*Input data:*
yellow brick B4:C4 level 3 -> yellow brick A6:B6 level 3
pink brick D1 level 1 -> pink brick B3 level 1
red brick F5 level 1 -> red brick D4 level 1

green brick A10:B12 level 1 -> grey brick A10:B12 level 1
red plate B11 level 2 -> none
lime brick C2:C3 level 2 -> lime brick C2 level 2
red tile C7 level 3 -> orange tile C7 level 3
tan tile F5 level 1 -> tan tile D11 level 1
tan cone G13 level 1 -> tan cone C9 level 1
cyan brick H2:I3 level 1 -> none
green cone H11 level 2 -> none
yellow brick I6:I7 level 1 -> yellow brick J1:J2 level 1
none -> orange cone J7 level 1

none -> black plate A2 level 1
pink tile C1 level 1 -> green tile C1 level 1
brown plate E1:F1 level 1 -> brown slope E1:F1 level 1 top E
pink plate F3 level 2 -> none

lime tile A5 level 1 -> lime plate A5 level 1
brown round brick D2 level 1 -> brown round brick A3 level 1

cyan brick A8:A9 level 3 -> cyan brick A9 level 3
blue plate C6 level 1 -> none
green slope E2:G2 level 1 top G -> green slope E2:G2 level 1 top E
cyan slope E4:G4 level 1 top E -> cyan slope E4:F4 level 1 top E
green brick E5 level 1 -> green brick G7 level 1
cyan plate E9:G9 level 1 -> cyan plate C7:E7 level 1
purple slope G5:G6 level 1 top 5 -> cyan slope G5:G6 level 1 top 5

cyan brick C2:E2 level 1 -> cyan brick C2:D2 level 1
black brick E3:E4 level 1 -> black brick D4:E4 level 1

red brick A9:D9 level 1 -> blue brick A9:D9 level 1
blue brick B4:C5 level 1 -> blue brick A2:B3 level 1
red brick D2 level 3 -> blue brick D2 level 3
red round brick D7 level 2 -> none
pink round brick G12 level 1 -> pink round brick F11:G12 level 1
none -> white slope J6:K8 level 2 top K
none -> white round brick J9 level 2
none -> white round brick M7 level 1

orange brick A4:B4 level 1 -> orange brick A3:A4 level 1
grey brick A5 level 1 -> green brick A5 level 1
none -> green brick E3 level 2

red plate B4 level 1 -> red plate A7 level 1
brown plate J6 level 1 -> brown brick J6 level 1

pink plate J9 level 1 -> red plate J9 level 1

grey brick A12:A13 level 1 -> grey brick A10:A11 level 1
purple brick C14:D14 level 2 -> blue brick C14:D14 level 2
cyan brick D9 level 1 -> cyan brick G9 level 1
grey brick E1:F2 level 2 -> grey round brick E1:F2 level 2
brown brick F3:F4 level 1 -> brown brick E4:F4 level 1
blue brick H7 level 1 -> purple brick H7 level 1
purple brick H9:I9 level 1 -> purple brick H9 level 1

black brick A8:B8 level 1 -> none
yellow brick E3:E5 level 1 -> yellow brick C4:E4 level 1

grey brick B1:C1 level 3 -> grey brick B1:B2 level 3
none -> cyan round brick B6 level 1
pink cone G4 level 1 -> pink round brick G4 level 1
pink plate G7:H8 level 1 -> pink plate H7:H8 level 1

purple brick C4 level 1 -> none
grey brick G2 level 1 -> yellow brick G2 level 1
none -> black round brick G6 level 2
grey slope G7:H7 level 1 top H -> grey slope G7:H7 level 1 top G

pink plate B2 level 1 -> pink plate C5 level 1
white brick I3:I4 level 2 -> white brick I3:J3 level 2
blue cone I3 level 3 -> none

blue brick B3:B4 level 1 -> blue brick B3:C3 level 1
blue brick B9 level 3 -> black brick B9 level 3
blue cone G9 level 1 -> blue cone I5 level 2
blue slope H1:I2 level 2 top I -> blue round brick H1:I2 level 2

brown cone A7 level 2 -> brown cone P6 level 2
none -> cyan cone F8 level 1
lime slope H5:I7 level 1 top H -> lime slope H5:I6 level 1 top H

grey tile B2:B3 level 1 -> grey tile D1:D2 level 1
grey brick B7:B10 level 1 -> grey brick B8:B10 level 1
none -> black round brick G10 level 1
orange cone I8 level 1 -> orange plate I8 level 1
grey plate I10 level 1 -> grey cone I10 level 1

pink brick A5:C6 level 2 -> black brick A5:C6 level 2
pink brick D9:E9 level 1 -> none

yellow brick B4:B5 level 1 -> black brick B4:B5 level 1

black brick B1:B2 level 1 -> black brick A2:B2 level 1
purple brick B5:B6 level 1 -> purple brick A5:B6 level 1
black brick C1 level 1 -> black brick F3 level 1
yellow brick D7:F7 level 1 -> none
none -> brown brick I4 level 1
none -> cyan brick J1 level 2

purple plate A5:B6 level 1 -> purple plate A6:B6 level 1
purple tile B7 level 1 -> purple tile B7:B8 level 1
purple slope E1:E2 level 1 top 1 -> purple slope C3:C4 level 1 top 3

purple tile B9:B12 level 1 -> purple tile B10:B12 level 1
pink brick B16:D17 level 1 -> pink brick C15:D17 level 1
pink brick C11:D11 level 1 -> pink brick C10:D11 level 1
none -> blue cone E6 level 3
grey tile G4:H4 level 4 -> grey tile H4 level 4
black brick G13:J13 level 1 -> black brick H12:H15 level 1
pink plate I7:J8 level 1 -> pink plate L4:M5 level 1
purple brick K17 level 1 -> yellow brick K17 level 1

*Your instructions:*
Exact copies of every record are required.

*Result of the exercise:*
yellow brick B4:C4 level 3 -> yellow brick A6:B6 level 3
pink brick D1 level 1 -> pink brick B3 level 1
red brick F5 level 1 -> red brick D4 level 1

green brick A10:B12 level 1 -> grey brick A10:B12 level 1
red plate B11 level 2 -> none
lime brick C2:C3 level 2 -> lime brick C2 level 2
red tile C7 level 3 -> orange tile C7 level 3
tan tile F5 level 1 -> tan tile D11 level 1
tan cone G13 level 1 -> tan cone C9 level 1
cyan brick H2:I3 level 1 -> none
green cone H11 level 2 -> none
yellow brick I6:I7 level 1 -> yellow brick J1:J2 level 1
none -> orange cone J7 level 1

none -> black plate A2 level 1
pink tile C1 level 1 -> green tile C1 level 1
brown plate E1:F1 level 1 -> brown slope E1:F1 level 1 top E
pink plate F3 level 2 -> none

lime tile A5 level 1 -> lime plate A5 level 1
brown round brick D2 level 1 -> brown round brick A3 level 1

cyan brick A8:A9 level 3 -> cyan brick A9 level 3
blue plate C6 level 1 -> none
green slope E2:G2 level 1 top G -> green slope E2:G2 level 1 top E
cyan slope E4:G4 level 1 top E -> cyan slope E4:F4 level 1 top E
green brick E5 level 1 -> green brick G7 level 1
cyan plate E9:G9 level 1 -> cyan plate C7:E7 level 1
purple slope G5:G6 level 1 top 5 -> cyan slope G5:G6 level 1 top 5

cyan brick C2:E2 level 1 -> cyan brick C2:D2 level 1
black brick E3:E4 level 1 -> black brick D4:E4 level 1

red brick A9:D9 level 1 -> blue brick A9:D9 level 1
blue brick B4:C5 level 1 -> blue brick A2:B3 level 1
red brick D2 level 3 -> blue brick D2 level 3
red round brick D7 level 2 -> none
pink round brick G12 level 1 -> pink round brick F11:G12 level 1
none -> white slope J6:K8 level 2 top K
none -> white round brick J9 level 2
none -> white round brick M7 level 1

orange brick A4:B4 level 1 -> orange brick A3:A4 level 1
grey brick A5 level 1 -> green brick A5 level 1
none -> green brick E3 level 2

red plate B4 level 1 -> red plate A7 level 1
brown plate J6 level 1 -> brown brick J6 level 1

pink plate J9 level 1 -> red plate J9 level 1

grey brick A12:A13 level 1 -> grey brick A10:A11 level 1
purple brick C14:D14 level 2 -> blue brick C14:D14 level 2
cyan brick D9 level 1 -> cyan brick G9 level 1
grey brick E1:F2 level 2 -> grey round brick E1:F2 level 2
brown brick F3:F4 level 1 -> brown brick E4:F4 level 1
blue brick H7 level 1 -> purple brick H7 level 1
purple brick H9:I9 level 1 -> purple brick H9 level 1

black brick A8:B8 level 1 -> none
yellow brick E3:E5 level 1 -> yellow brick C4:E4 level 1

grey brick B1:C1 level 3 -> grey brick B1:B2 level 3
none -> cyan round brick B6 level 1
pink cone G4 level 1 -> pink round brick G4 level 1
pink plate G7:H8 level 1 -> pink plate H7:H8 level 1

purple brick C4 level 1 -> none
grey brick G2 level 1 -> yellow brick G2 level 1
none -> black round brick G6 level 2
grey slope G7:H7 level 1 top H -> grey slope G7:H7 level 1 top G

pink plate B2 level 1 -> pink plate C5 level 1
white brick I3:I4 level 2 -> white brick I3:J3 level 2
blue cone I3 level 3 -> none

blue brick B3:B4 level 1 -> blue brick B3:C3 level 1
blue brick B9 level 3 -> black brick B9 level 3
blue cone G9 level 1 -> blue cone I5 level 2
blue slope H1:I2 level 2 top I -> blue round brick H1:I2 level 2

brown cone A7 level 2 -> brown cone P6 level 2
none -> cyan cone F8 level 1
lime slope H5:I7 level 1 top H -> lime slope H5:I6 level 1 top H

grey tile B2:B3 level 1 -> grey tile D1:D2 level 1
grey brick B7:B10 level 1 -> grey brick B8:B10 level 1
none -> black round brick G10 level 1
orange cone I8 level 1 -> orange plate I8 level 1
grey plate I10 level 1 -> grey cone I10 level 1

pink brick A5:C6 level 2 -> black brick A5:C6 level 2
pink brick D9:E9 level 1 -> none

yellow brick B4:B5 level 1 -> black brick B4:B5 level 1

black brick B1:B2 level 1 -> black brick A2:B2 level 1
purple brick B5:B6 level 1 -> purple brick A5:B6 level 1
black brick C1 level 1 -> black brick F3 level 1
yellow brick D7:F7 level 1 -> none
none -> brown brick I4 level 1
none -> cyan brick J1 level 2

purple plate A5:B6 level 1 -> purple plate A6:B6 level 1
purple tile B7 level 1 -> purple tile B7:B8 level 1
purple slope E1:E2 level 1 top 1 -> purple slope C3:C4 level 1 top 3

purple tile B9:B12 level 1 -> purple tile B10:B12 level 1
pink brick B16:D17 level 1 -> pink brick C15:D17 level 1
pink brick C11:D11 level 1 -> pink brick C10:D11 level 1
none -> blue cone E6 level 3
grey tile G4:H4 level 4 -> grey tile H4 level 4
black brick G13:J13 level 1 -> black brick H12:H15 level 1
pink plate I7:J8 level 1 -> pink plate L4:M5 level 1
purple brick K17 level 1 -> yellow brick K17 level 1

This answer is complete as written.